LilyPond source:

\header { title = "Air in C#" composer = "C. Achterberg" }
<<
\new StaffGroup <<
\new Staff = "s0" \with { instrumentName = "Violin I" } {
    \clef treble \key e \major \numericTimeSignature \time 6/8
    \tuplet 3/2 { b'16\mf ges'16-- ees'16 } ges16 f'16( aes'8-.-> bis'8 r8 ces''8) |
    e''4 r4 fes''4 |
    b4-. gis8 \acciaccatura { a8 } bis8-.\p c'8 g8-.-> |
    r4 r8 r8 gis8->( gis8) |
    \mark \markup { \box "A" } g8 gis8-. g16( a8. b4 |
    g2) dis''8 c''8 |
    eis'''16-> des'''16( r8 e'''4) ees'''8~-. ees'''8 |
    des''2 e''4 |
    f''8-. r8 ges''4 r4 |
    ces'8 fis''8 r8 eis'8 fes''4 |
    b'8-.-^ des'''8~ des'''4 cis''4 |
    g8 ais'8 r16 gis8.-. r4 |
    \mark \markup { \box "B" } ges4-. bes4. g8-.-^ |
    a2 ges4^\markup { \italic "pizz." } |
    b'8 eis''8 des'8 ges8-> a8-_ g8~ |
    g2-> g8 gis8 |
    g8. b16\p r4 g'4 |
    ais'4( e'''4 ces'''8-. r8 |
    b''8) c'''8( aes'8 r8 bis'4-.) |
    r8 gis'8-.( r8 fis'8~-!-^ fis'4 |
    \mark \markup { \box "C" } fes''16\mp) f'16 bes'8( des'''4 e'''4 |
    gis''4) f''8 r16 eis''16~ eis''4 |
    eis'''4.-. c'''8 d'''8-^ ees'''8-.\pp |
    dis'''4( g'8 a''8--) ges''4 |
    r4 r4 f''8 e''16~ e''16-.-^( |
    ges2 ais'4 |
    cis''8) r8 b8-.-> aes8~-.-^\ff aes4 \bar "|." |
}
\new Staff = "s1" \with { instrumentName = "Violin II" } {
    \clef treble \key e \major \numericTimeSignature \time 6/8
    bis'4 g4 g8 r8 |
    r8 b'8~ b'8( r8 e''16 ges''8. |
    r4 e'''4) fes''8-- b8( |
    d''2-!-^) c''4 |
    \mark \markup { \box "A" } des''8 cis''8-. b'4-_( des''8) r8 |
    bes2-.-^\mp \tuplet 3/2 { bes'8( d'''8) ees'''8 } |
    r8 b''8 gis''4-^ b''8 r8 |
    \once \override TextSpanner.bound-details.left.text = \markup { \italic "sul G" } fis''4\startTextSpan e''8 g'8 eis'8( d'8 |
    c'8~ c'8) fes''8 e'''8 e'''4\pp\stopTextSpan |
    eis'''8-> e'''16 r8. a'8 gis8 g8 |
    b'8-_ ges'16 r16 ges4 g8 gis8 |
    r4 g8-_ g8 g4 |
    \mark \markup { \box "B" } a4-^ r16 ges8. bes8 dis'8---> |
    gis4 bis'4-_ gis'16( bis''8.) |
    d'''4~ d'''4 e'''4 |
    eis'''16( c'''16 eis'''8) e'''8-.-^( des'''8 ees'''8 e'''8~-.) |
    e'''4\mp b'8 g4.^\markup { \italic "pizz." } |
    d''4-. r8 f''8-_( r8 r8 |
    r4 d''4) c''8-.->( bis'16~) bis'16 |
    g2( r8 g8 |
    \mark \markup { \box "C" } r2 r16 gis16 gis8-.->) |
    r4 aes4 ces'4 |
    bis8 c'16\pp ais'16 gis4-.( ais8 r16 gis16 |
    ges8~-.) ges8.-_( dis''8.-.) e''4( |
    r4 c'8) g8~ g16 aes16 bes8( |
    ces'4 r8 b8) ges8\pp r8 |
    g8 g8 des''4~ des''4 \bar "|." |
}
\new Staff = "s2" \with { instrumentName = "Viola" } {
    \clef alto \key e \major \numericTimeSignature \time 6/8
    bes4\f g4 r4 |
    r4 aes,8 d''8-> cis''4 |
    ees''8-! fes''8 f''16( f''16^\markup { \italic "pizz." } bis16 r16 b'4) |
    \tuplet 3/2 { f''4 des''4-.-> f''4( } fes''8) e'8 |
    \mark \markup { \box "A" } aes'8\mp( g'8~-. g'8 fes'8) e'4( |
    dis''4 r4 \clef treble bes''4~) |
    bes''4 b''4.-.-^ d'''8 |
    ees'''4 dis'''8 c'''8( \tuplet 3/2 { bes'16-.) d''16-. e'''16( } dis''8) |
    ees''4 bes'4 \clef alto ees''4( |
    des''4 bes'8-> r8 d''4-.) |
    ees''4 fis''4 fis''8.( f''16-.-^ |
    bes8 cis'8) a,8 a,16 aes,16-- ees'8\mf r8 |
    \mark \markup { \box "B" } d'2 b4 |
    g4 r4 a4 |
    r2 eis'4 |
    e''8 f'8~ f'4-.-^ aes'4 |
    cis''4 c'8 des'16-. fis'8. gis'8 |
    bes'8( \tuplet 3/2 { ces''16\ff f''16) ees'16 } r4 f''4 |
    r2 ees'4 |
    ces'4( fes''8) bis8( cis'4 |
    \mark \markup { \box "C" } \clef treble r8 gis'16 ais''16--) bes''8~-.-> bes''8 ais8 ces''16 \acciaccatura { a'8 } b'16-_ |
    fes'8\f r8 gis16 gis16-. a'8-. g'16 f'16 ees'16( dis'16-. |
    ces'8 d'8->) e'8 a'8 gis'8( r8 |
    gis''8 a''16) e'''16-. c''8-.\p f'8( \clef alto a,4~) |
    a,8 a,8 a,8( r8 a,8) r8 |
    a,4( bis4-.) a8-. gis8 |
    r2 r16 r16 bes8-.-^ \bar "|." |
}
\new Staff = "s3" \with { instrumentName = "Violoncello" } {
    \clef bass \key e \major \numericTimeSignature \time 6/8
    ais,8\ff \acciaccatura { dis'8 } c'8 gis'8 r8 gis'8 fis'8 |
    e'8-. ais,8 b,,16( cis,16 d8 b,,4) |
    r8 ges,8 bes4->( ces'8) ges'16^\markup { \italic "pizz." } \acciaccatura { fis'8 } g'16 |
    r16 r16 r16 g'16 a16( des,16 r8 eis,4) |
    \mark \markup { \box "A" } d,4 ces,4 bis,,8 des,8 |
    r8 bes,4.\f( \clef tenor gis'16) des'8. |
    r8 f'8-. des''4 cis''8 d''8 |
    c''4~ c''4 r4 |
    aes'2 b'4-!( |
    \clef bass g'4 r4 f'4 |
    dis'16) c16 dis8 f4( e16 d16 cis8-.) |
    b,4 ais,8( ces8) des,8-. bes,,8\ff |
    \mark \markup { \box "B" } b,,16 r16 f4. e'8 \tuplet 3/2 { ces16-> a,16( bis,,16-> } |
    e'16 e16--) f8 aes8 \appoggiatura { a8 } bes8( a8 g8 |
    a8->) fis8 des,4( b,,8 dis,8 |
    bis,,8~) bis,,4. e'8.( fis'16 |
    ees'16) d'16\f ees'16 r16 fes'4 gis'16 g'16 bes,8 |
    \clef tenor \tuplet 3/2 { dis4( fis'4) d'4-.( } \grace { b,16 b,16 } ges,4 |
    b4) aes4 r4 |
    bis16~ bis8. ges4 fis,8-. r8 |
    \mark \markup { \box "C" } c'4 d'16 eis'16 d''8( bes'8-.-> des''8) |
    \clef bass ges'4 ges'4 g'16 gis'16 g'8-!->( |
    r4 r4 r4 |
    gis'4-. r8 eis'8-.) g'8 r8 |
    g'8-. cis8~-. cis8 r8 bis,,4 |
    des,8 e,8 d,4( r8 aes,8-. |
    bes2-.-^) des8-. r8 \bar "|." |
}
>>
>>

● ● ● ● ● ● ●

### EXERCISE GOAL
Please show each line of the data above that contains the word "Violin".

### PROBLEM SOLUTION
\new Staff = "s0" \with { instrumentName = "Violin I" } {
\new Staff = "s1" \with { instrumentName = "Violin II" } {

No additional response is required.